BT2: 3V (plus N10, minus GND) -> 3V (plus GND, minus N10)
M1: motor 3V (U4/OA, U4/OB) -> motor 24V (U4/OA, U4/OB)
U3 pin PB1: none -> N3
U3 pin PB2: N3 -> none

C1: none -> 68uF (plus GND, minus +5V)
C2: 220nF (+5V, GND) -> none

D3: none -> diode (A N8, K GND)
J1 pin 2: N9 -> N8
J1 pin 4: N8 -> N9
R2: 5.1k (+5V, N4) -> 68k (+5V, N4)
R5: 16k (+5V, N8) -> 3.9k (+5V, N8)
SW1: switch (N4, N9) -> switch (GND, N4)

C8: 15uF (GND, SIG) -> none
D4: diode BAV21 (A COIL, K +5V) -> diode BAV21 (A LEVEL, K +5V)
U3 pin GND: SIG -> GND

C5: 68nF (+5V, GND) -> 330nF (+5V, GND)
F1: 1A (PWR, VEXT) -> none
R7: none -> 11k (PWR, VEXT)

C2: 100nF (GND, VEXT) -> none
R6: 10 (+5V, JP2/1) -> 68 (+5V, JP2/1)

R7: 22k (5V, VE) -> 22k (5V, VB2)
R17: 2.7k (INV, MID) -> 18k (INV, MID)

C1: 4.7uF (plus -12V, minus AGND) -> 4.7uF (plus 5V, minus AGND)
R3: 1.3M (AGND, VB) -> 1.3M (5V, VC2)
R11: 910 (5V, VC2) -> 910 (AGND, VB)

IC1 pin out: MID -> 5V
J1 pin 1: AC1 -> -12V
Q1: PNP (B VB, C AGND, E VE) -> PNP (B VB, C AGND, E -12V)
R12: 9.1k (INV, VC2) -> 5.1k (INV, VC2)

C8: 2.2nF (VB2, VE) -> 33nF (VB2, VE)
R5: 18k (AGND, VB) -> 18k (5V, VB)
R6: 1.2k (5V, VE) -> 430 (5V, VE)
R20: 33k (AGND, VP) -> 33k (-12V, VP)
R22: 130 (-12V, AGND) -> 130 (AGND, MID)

= = = =

What is being asked: If the string "diode" appears in a line of the data above, that line counts. State how many such lines there are and nothing more.

Response: 2